[Scene change data]
----

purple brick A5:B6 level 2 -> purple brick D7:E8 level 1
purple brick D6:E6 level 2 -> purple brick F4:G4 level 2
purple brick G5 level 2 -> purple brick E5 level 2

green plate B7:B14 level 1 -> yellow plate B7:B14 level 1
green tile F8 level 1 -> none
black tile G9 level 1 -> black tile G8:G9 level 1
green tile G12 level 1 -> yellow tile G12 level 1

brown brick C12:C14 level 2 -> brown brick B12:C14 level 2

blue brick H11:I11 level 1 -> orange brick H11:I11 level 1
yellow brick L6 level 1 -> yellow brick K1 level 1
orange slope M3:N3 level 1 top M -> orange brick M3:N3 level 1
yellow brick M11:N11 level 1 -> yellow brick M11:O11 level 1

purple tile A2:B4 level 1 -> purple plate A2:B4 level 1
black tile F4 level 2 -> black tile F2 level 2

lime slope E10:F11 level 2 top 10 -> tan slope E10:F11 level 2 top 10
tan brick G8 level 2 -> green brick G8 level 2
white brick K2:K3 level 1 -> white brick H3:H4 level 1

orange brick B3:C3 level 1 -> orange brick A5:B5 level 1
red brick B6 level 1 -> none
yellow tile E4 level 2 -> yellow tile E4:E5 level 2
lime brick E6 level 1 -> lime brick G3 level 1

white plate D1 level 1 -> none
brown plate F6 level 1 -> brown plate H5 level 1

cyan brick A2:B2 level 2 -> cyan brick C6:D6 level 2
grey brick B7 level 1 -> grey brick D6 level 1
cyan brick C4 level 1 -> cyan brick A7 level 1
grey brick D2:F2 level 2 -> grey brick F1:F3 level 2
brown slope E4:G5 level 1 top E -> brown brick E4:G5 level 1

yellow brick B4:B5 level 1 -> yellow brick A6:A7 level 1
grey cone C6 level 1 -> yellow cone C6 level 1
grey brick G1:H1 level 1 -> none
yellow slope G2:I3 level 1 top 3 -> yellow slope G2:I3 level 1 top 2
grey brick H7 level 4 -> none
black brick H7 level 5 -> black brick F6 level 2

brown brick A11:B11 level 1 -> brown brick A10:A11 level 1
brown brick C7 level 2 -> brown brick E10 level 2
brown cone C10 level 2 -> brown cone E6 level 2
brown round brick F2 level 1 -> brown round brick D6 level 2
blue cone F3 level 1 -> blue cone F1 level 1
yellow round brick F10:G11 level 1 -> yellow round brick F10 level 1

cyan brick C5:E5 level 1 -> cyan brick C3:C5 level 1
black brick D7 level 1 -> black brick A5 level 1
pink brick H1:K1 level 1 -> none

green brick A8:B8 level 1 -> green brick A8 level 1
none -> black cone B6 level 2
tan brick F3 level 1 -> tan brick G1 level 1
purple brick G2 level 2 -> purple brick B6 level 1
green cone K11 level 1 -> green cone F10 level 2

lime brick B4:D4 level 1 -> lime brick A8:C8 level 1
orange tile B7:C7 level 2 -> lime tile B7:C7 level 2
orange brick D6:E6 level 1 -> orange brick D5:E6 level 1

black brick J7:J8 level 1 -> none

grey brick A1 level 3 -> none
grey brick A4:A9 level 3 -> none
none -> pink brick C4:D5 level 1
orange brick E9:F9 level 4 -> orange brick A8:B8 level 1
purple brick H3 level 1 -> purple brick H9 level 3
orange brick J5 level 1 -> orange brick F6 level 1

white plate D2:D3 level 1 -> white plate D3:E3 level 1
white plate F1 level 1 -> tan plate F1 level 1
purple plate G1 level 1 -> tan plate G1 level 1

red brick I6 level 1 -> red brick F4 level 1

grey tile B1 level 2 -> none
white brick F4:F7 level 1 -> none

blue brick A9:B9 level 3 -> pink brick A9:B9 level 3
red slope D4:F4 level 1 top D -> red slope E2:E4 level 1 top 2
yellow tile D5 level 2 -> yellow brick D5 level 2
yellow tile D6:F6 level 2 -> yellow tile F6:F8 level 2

----

Pick out the lines above that hold the string "cone" and show them.

## Response to this exercise
grey cone C6 level 1 -> yellow cone C6 level 1
brown cone C10 level 2 -> brown cone E6 level 2
blue cone F3 level 1 -> blue cone F1 level 1
none -> black cone B6 level 2
green cone K11 level 1 -> green cone F10 level 2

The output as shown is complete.